- _Task instructions_
Although the records contain pictures, only their text should be repeated, exactly as it stands.

- _Object change listings_
========================

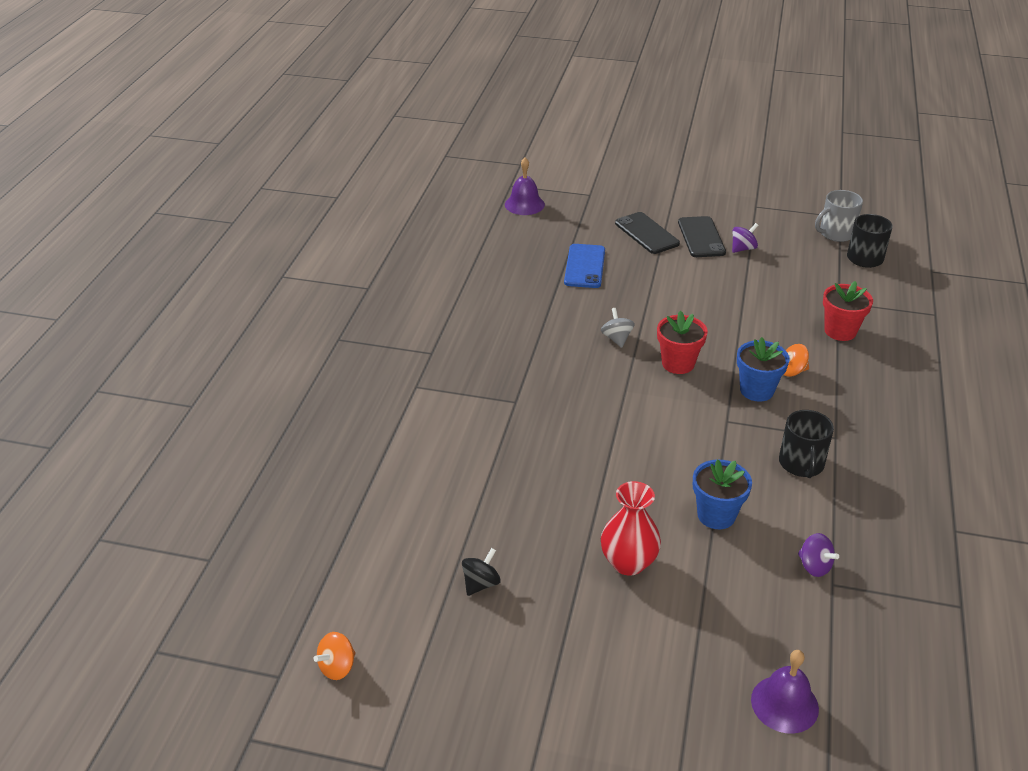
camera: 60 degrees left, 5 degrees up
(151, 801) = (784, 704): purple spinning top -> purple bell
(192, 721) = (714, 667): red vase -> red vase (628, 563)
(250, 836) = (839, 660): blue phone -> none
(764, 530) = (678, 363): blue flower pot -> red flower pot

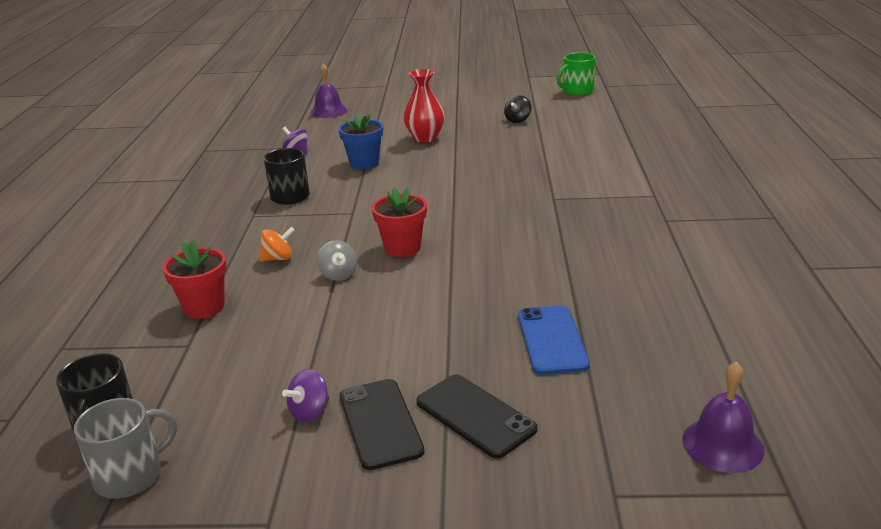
camera: 170 degrees right, 10 degrees down
(337, 667) = (577, 91): orange spinning top -> green mug
(616, 338) = (475, 260): grey spinning top -> grey spinning top (338, 275)
(756, 390) = (320, 238): blue flower pot -> none

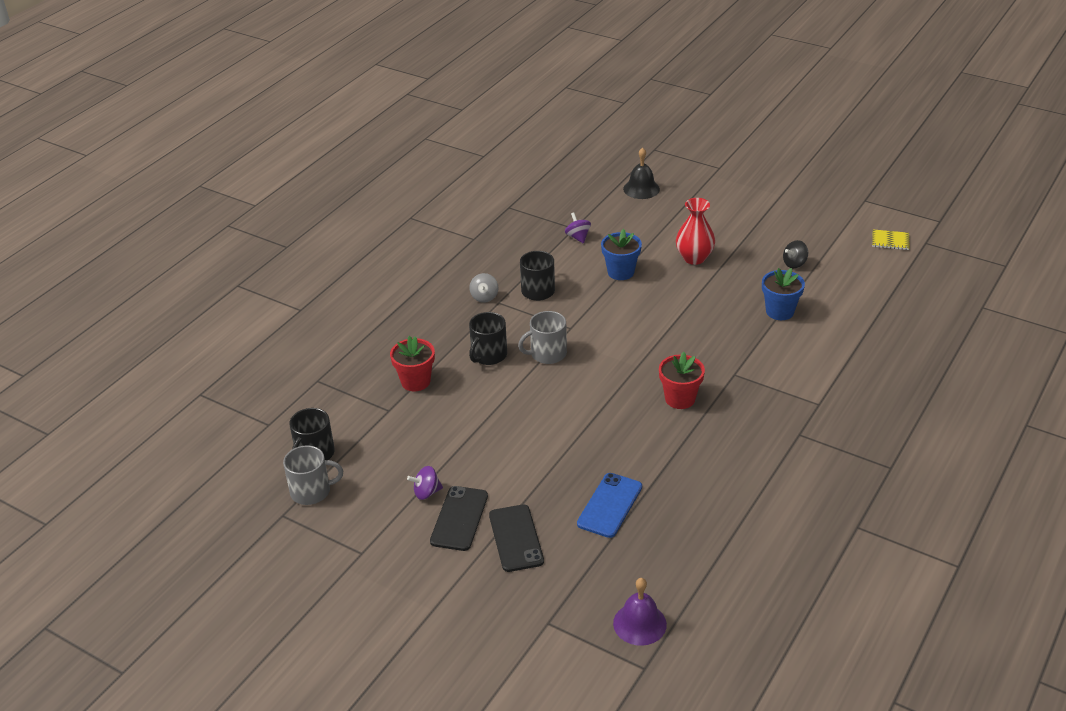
camera: 30 degrees right, 10 degrees up
(278, 258) = (488, 355): orange spinning top -> black mug
(328, 111) = (641, 189): purple bell -> black bell
(338, 275) = (517, 388): grey spinning top -> grey spinning top (484, 297)
(346, 238) = (547, 354): none -> grey mug
(402, 248) = (579, 380): red flower pot -> red flower pot (680, 399)
(542, 149) = (779, 311): none -> blue flower pot
(577, 91) = (890, 241): green mug -> yellow notebook

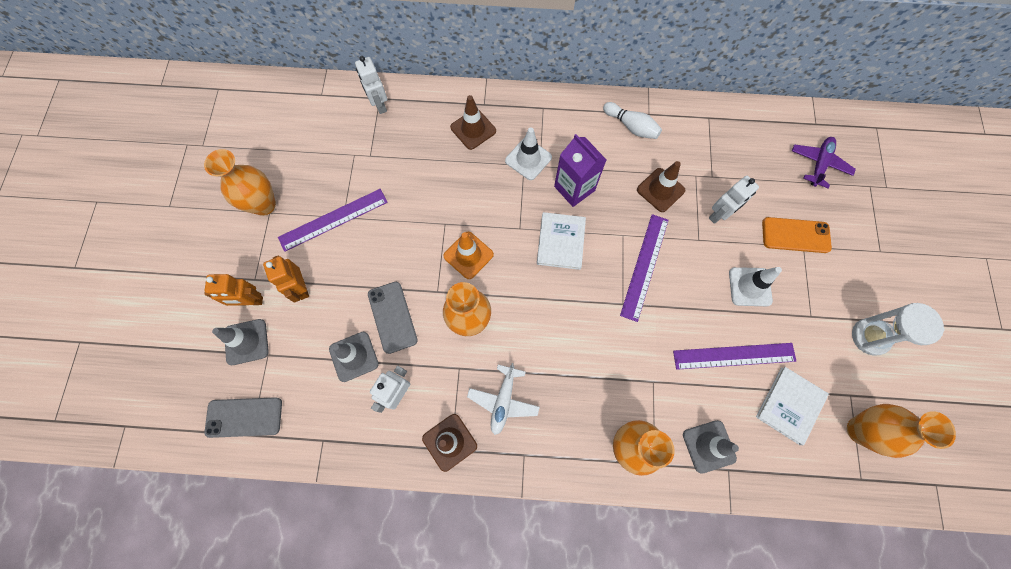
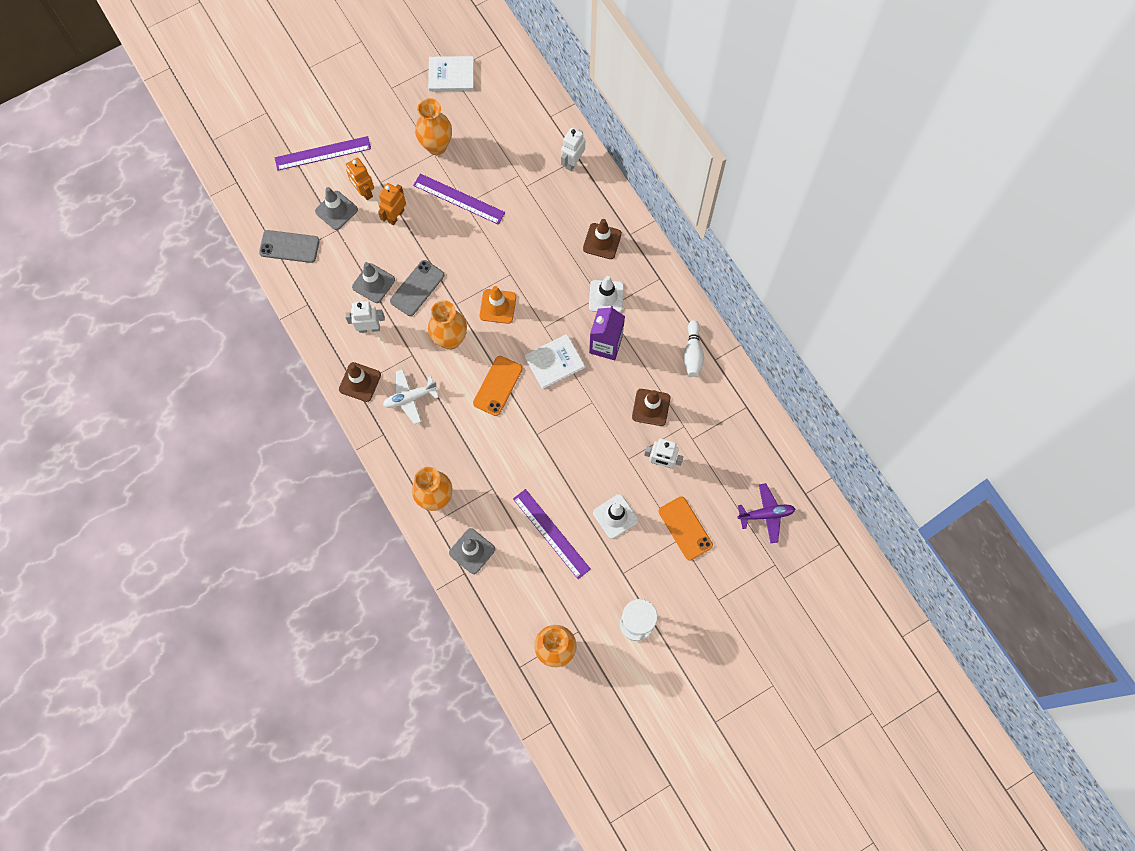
camera: 55 degrees right, 0 degrees up
(244, 417) = (289, 247): grey phone -> grey phone turned 45 degrees counterclockwise
(549, 307) = (498, 386): none -> orange phone
(644, 266) = (577, 432): purple ruler -> purple ruler (323, 153)
(790, 405) = (540, 591): white book -> white book (451, 75)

========================

- _Answer below_
camera: 60 degrees left, 5 degrees up
(151, 801) = (784, 704): purple spinning top -> purple bell
(192, 721) = (714, 667): red vase -> red vase (628, 563)
(250, 836) = (839, 660): blue phone -> none
(764, 530) = (678, 363): blue flower pot -> red flower pot

camera: 170 degrees right, 10 degrees down
(337, 667) = (577, 91): orange spinning top -> green mug
(616, 338) = (475, 260): grey spinning top -> grey spinning top (338, 275)
(756, 390) = (320, 238): blue flower pot -> none

camera: 30 degrees right, 10 degrees up
(278, 258) = (488, 355): orange spinning top -> black mug
(328, 111) = (641, 189): purple bell -> black bell
(338, 275) = (517, 388): grey spinning top -> grey spinning top (484, 297)
(346, 238) = (547, 354): none -> grey mug
(402, 248) = (579, 380): red flower pot -> red flower pot (680, 399)
(542, 149) = (779, 311): none -> blue flower pot
(577, 91) = (890, 241): green mug -> yellow notebook

camera: 55 degrees right, 0 degrees up
(244, 417) = (289, 247): grey phone -> grey phone turned 45 degrees counterclockwise
(549, 307) = (498, 386): none -> orange phone
(644, 266) = (577, 432): purple ruler -> purple ruler (323, 153)
(790, 405) = (540, 591): white book -> white book (451, 75)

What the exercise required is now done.